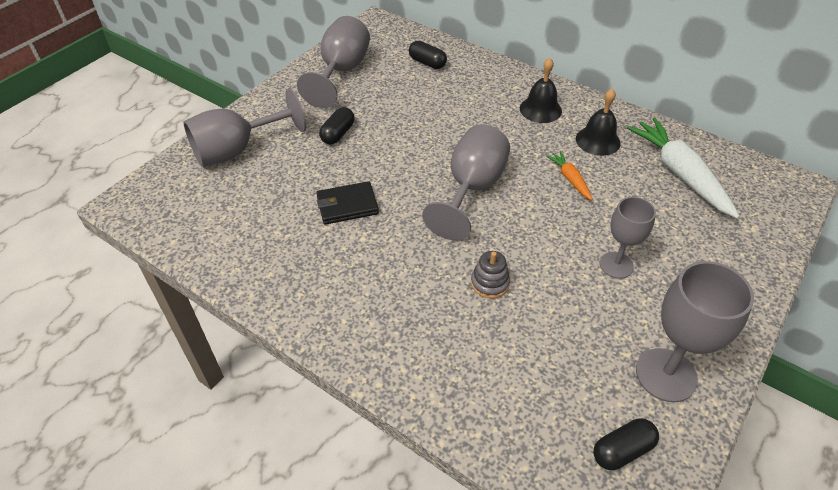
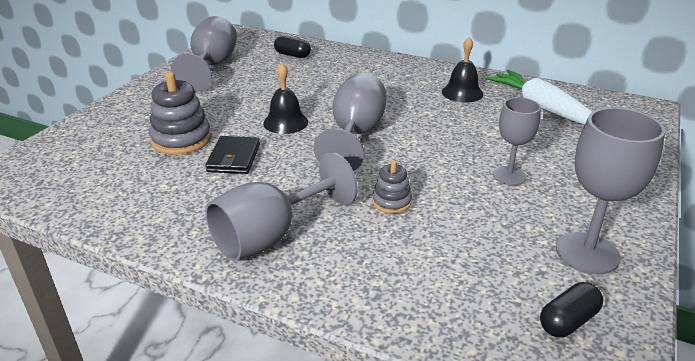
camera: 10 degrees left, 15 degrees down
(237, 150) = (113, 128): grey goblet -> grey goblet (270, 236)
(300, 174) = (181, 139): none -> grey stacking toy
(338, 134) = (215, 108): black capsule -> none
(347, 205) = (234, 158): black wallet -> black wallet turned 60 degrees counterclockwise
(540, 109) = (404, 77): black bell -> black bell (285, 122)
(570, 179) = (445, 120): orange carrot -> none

---

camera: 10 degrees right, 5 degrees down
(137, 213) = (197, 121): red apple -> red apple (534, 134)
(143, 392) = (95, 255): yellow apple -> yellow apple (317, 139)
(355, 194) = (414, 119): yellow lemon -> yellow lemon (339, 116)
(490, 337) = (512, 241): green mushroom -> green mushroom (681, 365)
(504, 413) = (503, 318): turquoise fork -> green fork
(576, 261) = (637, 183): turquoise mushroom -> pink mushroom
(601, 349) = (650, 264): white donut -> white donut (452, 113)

* * *

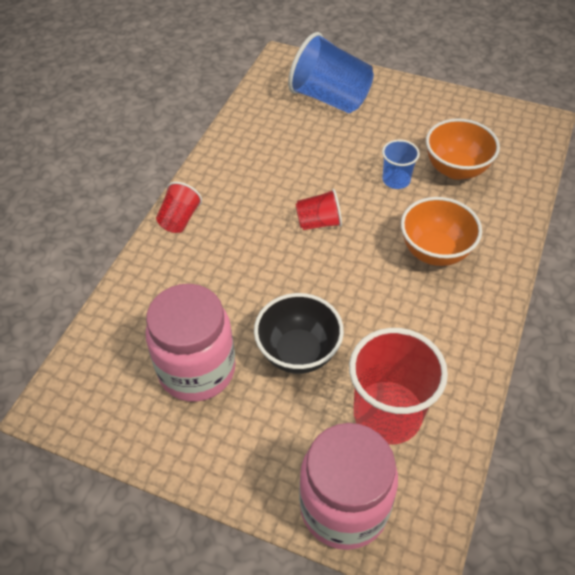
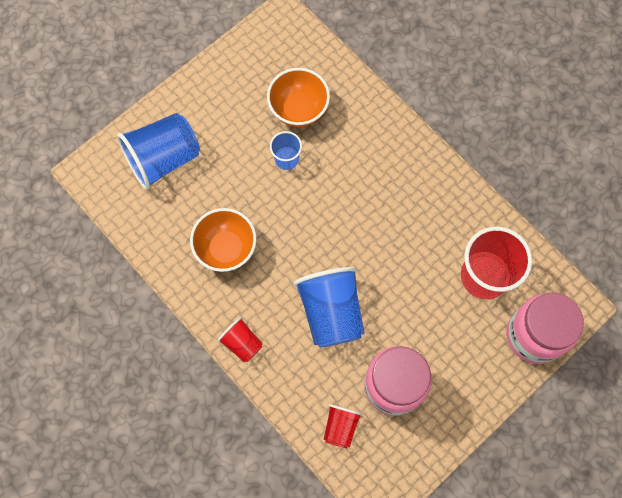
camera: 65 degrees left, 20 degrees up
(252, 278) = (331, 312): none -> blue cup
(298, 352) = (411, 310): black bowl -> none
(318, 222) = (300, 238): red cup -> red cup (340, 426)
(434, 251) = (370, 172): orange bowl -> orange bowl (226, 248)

■ **DIRECTIONS FOR THIS TASK**
Repeat word for word the lines above that run from the line containing "camera: 10 degrees left, 15 degrees down" through the line containing "(570, 179) = (445, 120): orange", both ends included, and nothing else.

■ **SOLUTION TO THE PROBLEM**
camera: 10 degrees left, 15 degrees down
(237, 150) = (113, 128): grey goblet -> grey goblet (270, 236)
(300, 174) = (181, 139): none -> grey stacking toy
(338, 134) = (215, 108): black capsule -> none
(347, 205) = (234, 158): black wallet -> black wallet turned 60 degrees counterclockwise
(540, 109) = (404, 77): black bell -> black bell (285, 122)
(570, 179) = (445, 120): orange carrot -> none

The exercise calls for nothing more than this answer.